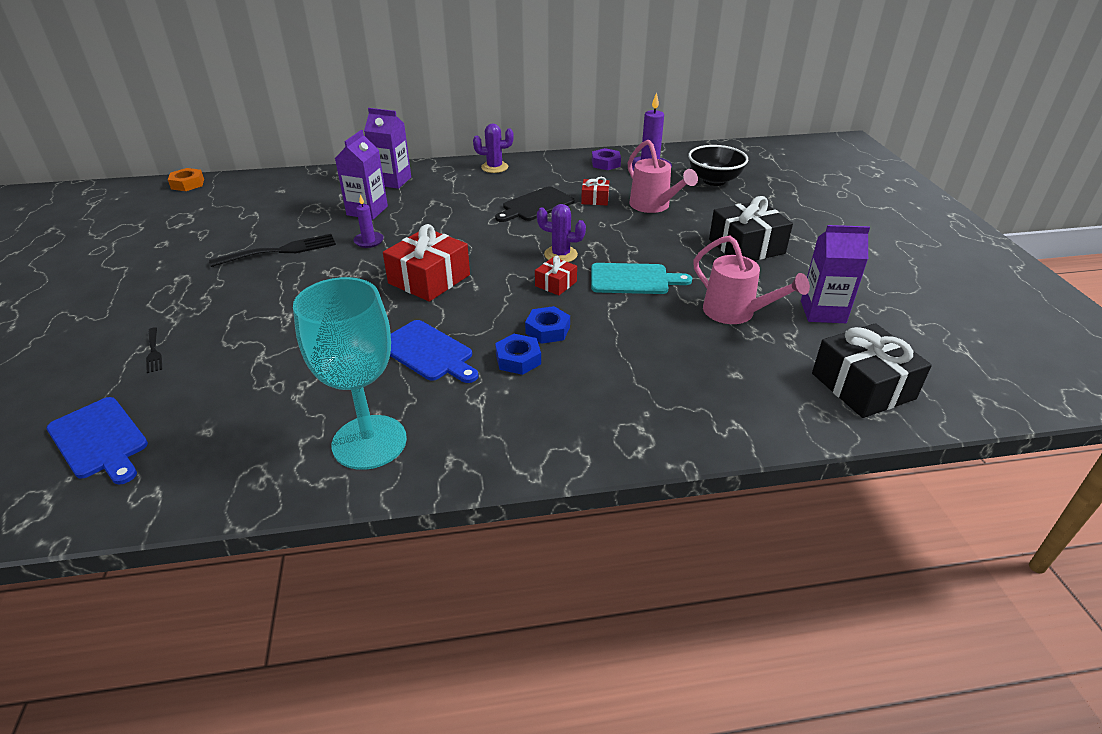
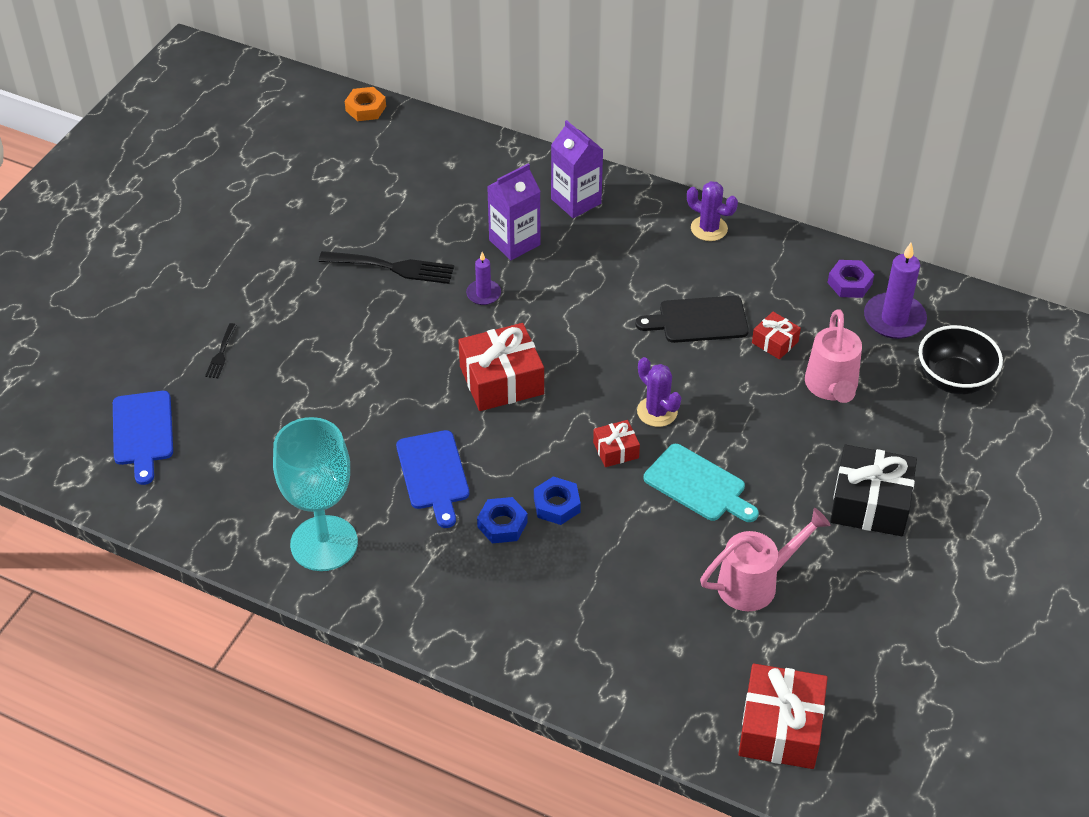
camera: 35 degrees right, 10 degrees up
(735, 313) = (755, 583): pink watering can -> pink watering can turned 105 degrees counterclockwise
(823, 312) = (847, 630): purple carton -> none
(863, 386) = (780, 728): black gift -> red gift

Assignment →
Your answer should reproduce every line of the data verbatim and include no images.

Solution →
camera: 35 degrees right, 10 degrees up
(735, 313) = (755, 583): pink watering can -> pink watering can turned 105 degrees counterclockwise
(823, 312) = (847, 630): purple carton -> none
(863, 386) = (780, 728): black gift -> red gift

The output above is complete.